▶ **EXERCISE DETAILS**:
Return every line in the records below that contains the string "kern", copying each line in full.

▶ **DATA SHOWN**:
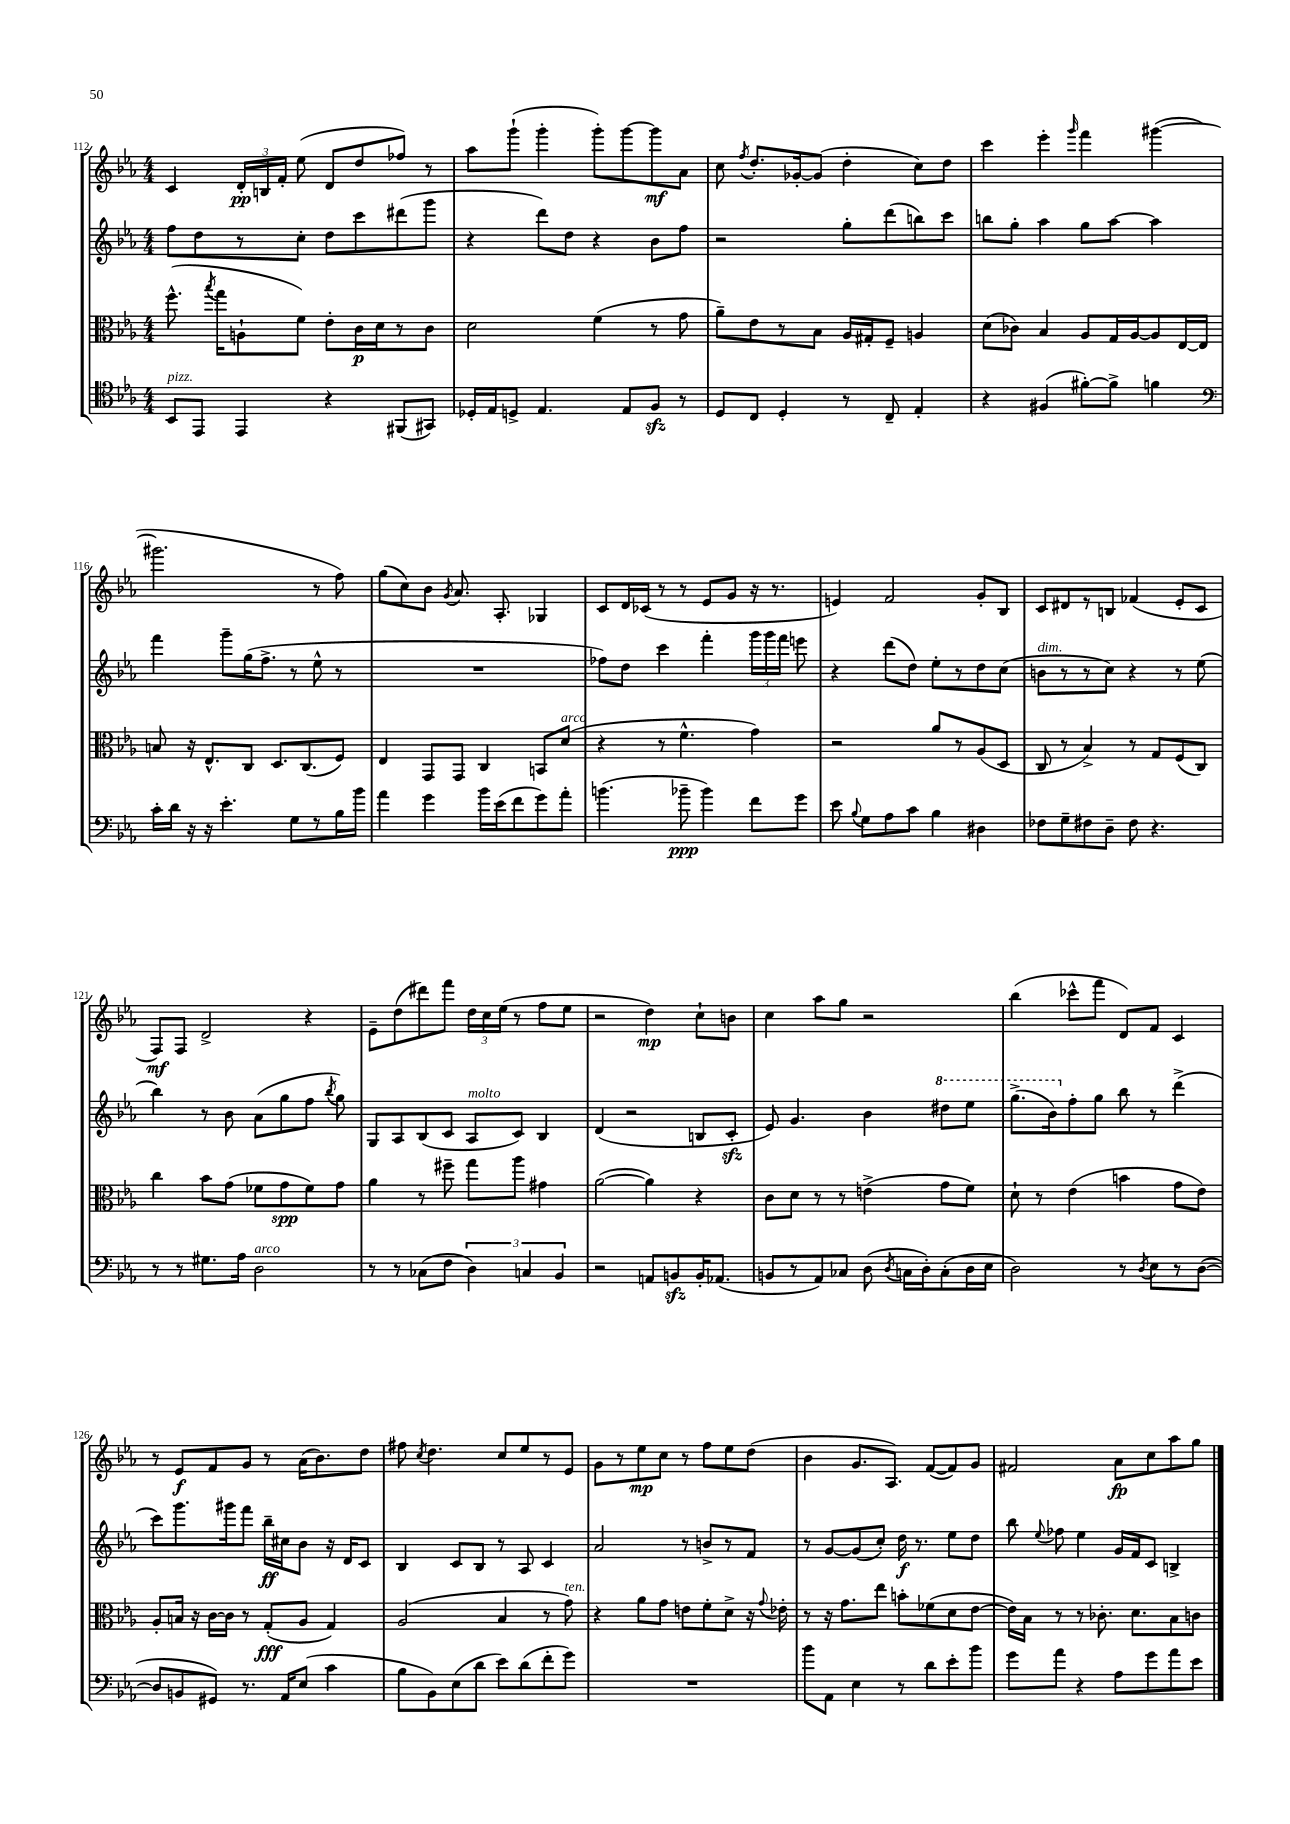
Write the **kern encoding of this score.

**kern	**kern	**kern	**kern
*staff4	*staff3	*staff2	*staff1
*clefC4	*clefC3	*clefG2	*clefG2
*k[b-e-a-]	*k[b-e-a-]	*k[b-e-a-]	*k[b-e-a-]
*M4/4	*M4/4	*M4/4	*M4/4
8BB-	(8.ff^^	8ff	4c
8EE-	.	8dd	.
.	8qbb-	.	.
.	16gg	.	.
4EE-	8A`	8r	24d'
.	.	.	24B
.	.	.	24f'
.	8f)	8cc'	(8ee-
4r	8e-'	8dd	8d
.	16c	8ccc	8dd
.	16d	.	.
(8FF#	8r	(8ddd#	8ff-)
8GG#)	8c	8ggg	8r
=	=	=	=
16D-'	2d	4r	8aa-
16E-	.	.	.
8D^	.	.	(8ggg`
4.E-	.	8ddd)	4ggg'
.	.	8dd	.
.	(4f	4r	8ggg')
8E-	.	.	[8ggg
8F	8r	8b-	8ggg]
8r	8g	8ff	8a-
=	=	=	=
8D	8a-~)	2r	8cc
.	.	.	8qff
8C	8e-	.	8.dd'
4D'	8r	.	.
.	.	.	[16g-'
.	8B-	.	(8g-]
8r	16A-	8gg'	4dd'
.	16G#'	.	.
8C~	8F~	(8ddd	.
4E-'	4A	8bb)	8cc)
.	.	8ccc	8dd
=	=	=	=
4r	(8d	8bb	4ccc
.	8c-)	8gg'	.
(4F#	4B-	4aa-	4eee-'
.	.	.	16qqggg
[8f#')	8A-	8gg	4fff
8f#^]	16G	[8aa-	.
.	[16A-	.	.
4f	8A-]	4aa-]	([4ggg#
.	[16E-	.	.
.	16E-]	.	.
=	=	=	=
*clefF4	*	*	*
16c'	8B	4fff	2.ggg#]
16d	.	.	.
16r	16r	.	.
16r	8.E-^^	.	.
4.e-'	.	8ggg~	.
.	8C	(16gg	.
.	.	8.ff^	.
.	8.D	.	.
8G	.	8r	.
.	(8.C	.	.
8r	.	8ee-^^	8r
16B-	8F)	8r	8ff)
16b-	.	.	.
=	=	=	=
4a-	4E-	1r	(8gg
.	.	.	8cc)
4g	8GG	.	8b-
.	.	.	8qg
.	8GG	.	8.a-
16b-	4C	.	.
(16e-	.	.	8.A-'
8f	.	.	.
8g)	8BB	.	4G-
8a-'	(8d	.	.
=	=	=	=
(4.b	4r	8ff-)	8c
.	.	8dd	16d
.	.	.	(16c-
.	8r	4ccc	8r
8b-~	4.f^^	.	8r
4b-)	.	4fff'	8e-
.	.	.	8g
8f	4g)	24ggg	16r
.	.	24ggg	.
.	.	.	8.r
.	.	24fff	.
8g	.	8eee	.
=	=	=	=
8e-	2r	4r	4e)
8qqB-	.	.	.
8G	.	.	.
8A-	.	(8ddd	2f
8c	.	8dd)	.
4B-	8a-	8ee-'	.
.	8r	8r	.
4D#	(8A-	8dd	8g'
.	8D	(8cc	8B-
=	=	=	=
8F-	8C	8b	8c
8G~	8r	8r	8d#
8F#	4B-^)	8r	8r
8D~	.	8cc)	8B
8F#	8r	4r	(4f-
4.r	8G	.	.
.	(8F	8r	8e-'
.	8C)	(8ee-	8c
=	=	=	=
8r	4cc	4bb-)	8F)
8r	.	.	8F
8.G#	8b-	8r	2d^
.	(8g	8b-	.
16A-	.	.	.
2D	8f-	(8a-	.
.	8g	8gg	.
.	8f-)	8ff	4r
.	.	8qbb-	.
.	8g	8gg)	.
=	=	=	=
8r	4a-	8G	8e-~
8r	.	8A-	(8dd
(8C-	8r	(8B-	8ddd#)
8F	8ff#~	8c	8fff
6D)	8gg	8A-	24dd
.	.	.	24cc
.	.	.	(24ee-
.	8aa-	8c)	8r
6C	.	.	.
.	4g#	4B-	8ff
6BB-	.	.	.
.	.	.	8ee-
=	=	=	=
2r	([2a-	(4d	2r
.	.	2r	.
8AA	4a-])	.	4dd)
8BB	.	.	.
16BB'	4r	8B	8cc`
(8.AA-	.	.	.
.	.	8c'	8b
=	=	=	=
8BB	8c	8e-)	4cc
8r	8d	4.g	.
8AA-)	8r	.	8aa-
8C-	8r	.	8gg
(8D	(4e^	4b-	2r
8qD	.	.	.
16C	.	.	.
16D')	.	.	.
(8C'	8g	8ddd#	.
16D	8f)	8eee-	.
16E-	.	.	.
=	=	=	=
2D)	8d`	(8.ggg^	(4bb-
.	8r	.	.
.	.	16bb-)	.
.	(4e-	8ff'	8ccc-^^
.	.	8gg	8fff
8r	4b	8bb-	8d)
8qD	.	.	.
8E-	.	8r	8f
8r	8g	(4ddd^	4c
([8D	8e-)	.	.
=	=	=	=
8D]	8A-'	8ccc)	8r
8BB	16B	8.ggg	8e-
.	16r	.	.
8GG#)	[16c	.	8f
.	16c]	16ggg#	.
8.r	8r	8fff	8g
.	(8G'	16bb-~	8r
16AA-	.	16cc#	.
(8E-	8A-	8b-	(16a-
.	.	.	8.b-)
4c	4G)	16r	.
.	.	16d	.
.	.	8c	8dd
=	=	=	=
8B-	(2A-	4B-	8ff#
.	.	.	8qcc
8BB-)	.	.	4.dd
(8E-	.	8c	.
8d	.	8B-	.
8e-)	4B-	8r	8cc
(8d	.	8A-	8ee-
8f'	8r	4c	8r
8g)	8g)	.	8e-
=	=	=	=
1r	4r	2a-	8g
.	.	.	8r
.	8a-	.	8ee-
.	8g	.	8cc
.	8e	8r	8r
.	8f'	8b^	8ff
.	8d^	8r	8ee-
.	16r	8f	(8dd
.	8qqg	.	.
.	16e-'	.	.
=	=	=	=
8b-	8r	8r	4b-
8AA-	16r	[8g	.
.	8.g	.	.
4E-	.	(8g]	8.g
.	8ee-	8cc')	.
.	.	.	8.A-)
8r	8b'	16dd	.
.	.	8.r	.
8d	(8f-	.	([8f
8e-'	8d	8ee-	8f])
8b-	[8e-	8dd	8g
=	=	=	=
8g	16e-])	8bb-	2f#
.	16B-	.	.
.	.	8qqee-	.
8a-	8r	8ff-	.
4r	8r	4ee-	.
.	8.c-'	.	.
8A-	.	16g	8a-
.	8.d	16f	.
8g	.	8c	8cc
8a-	8B-	4B^	8aa-
8e-	8c	.	8gg
==	==	==	==
*-	*-	*-	*-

▶ **SOLUTION TO THE PROBLEM**:
Write the **kern encoding of this score.
**kern	**kern	**kern	**kern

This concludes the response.